The data —
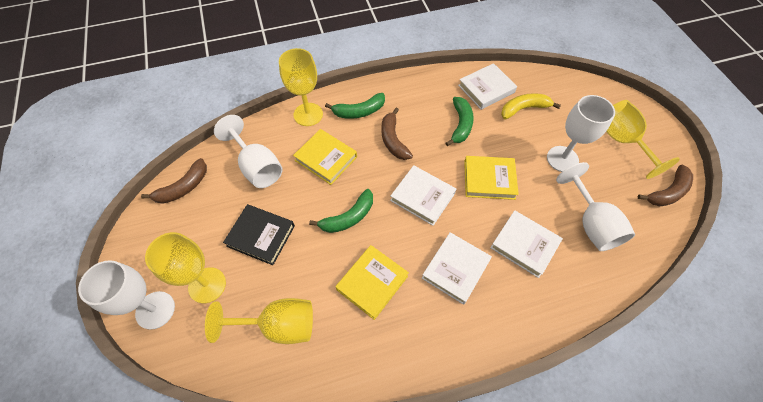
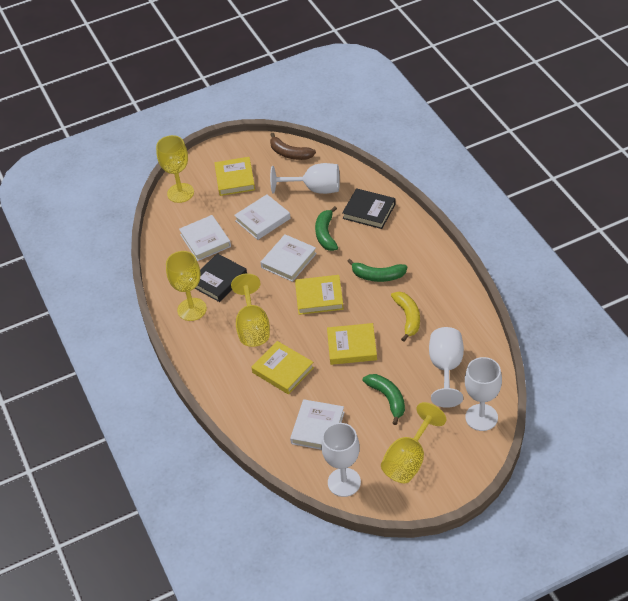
black book: 1 -> 2
brown banana: 3 -> 1
yellow book: 3 -> 4

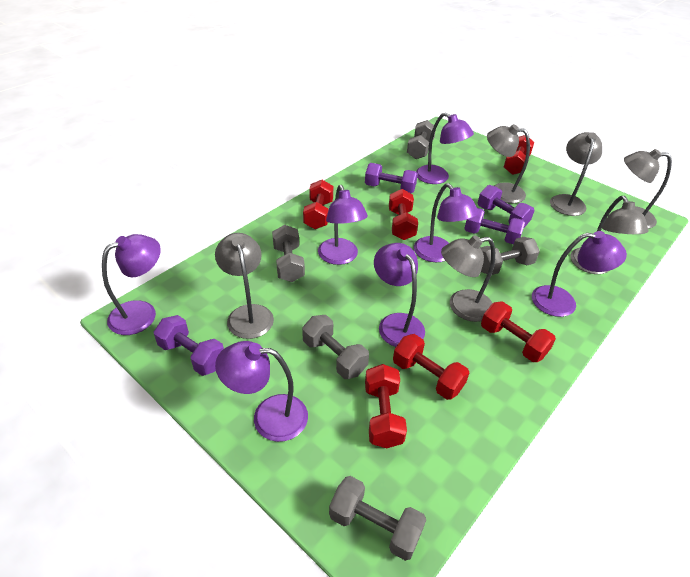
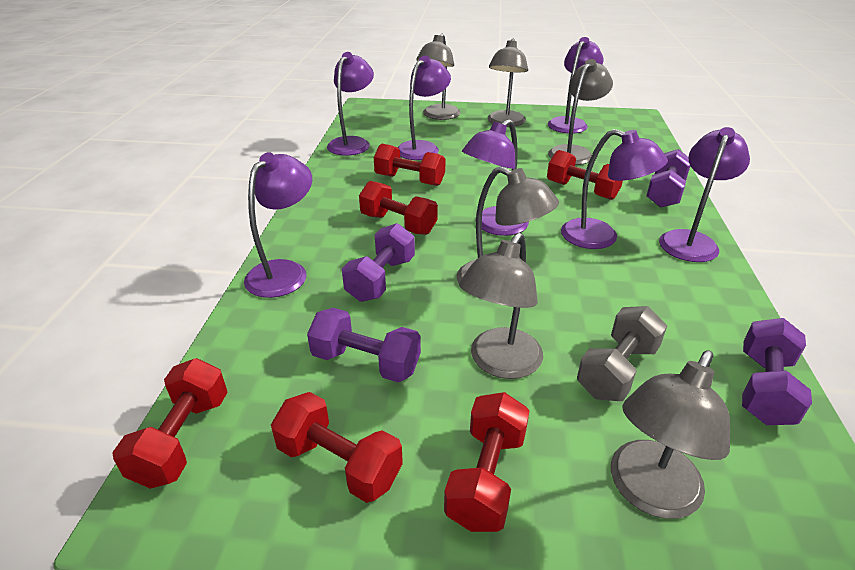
grey dumbbell: 5 -> 1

Work item —
Where an image appears in the data, skip it, and return the rest verbatim.

Answer for the task —
black book: 1 -> 2
brown banana: 3 -> 1
yellow book: 3 -> 4

grey dumbbell: 5 -> 1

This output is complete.